What to do: Copy out every line of the records in which "left" can be found.

Data to examine:
──────────
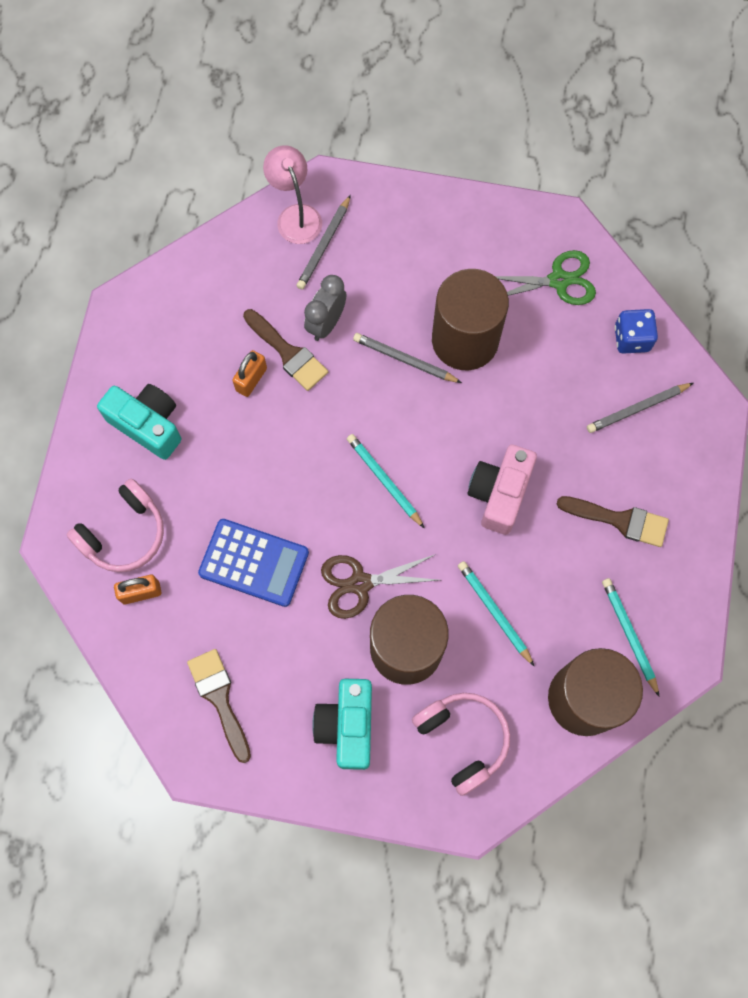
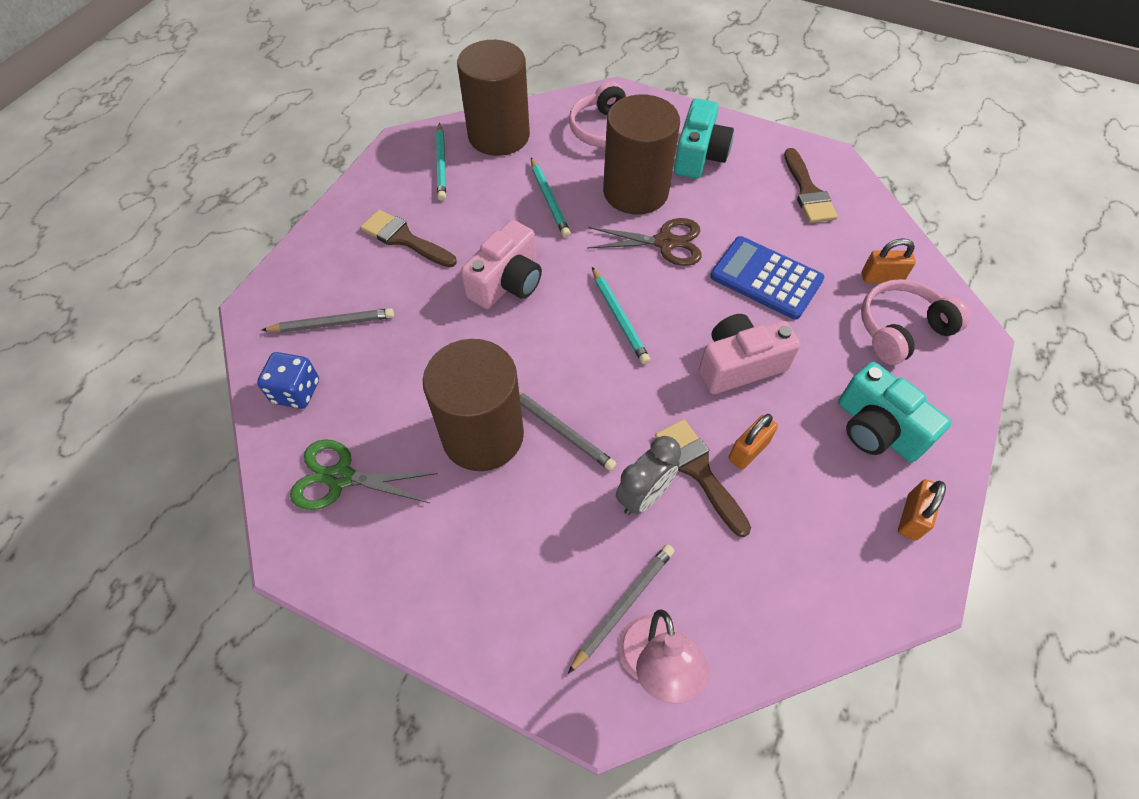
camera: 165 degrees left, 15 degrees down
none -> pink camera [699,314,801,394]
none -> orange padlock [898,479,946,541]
──────────
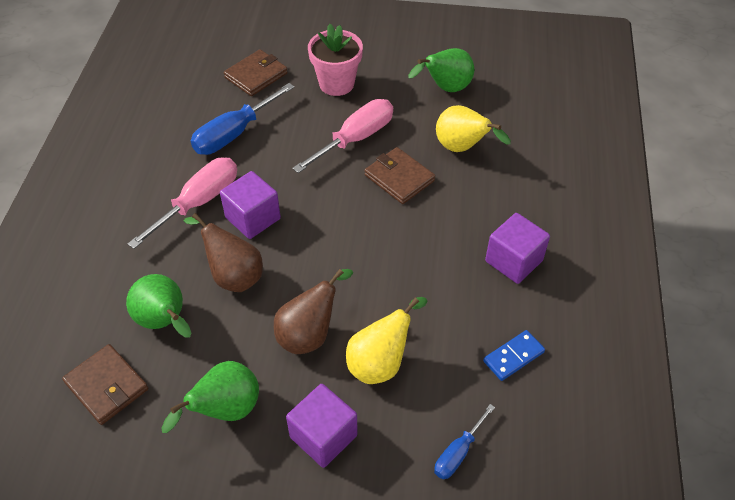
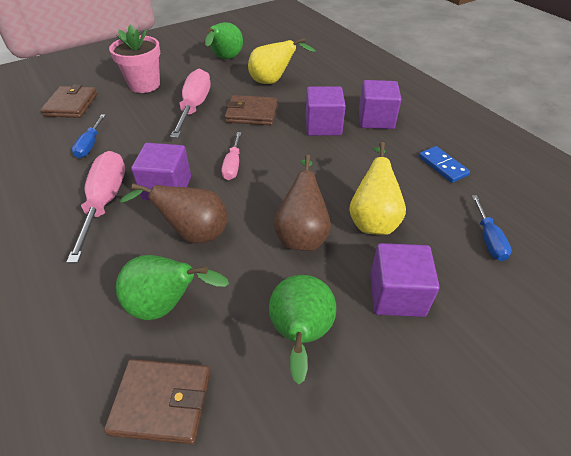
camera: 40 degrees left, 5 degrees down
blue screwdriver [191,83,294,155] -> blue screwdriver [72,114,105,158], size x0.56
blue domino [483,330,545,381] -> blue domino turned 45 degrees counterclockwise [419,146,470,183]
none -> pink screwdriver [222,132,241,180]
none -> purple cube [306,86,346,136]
──────────
Written solution:
camera: 165 degrees left, 15 degrees down
camera: 40 degrees left, 5 degrees down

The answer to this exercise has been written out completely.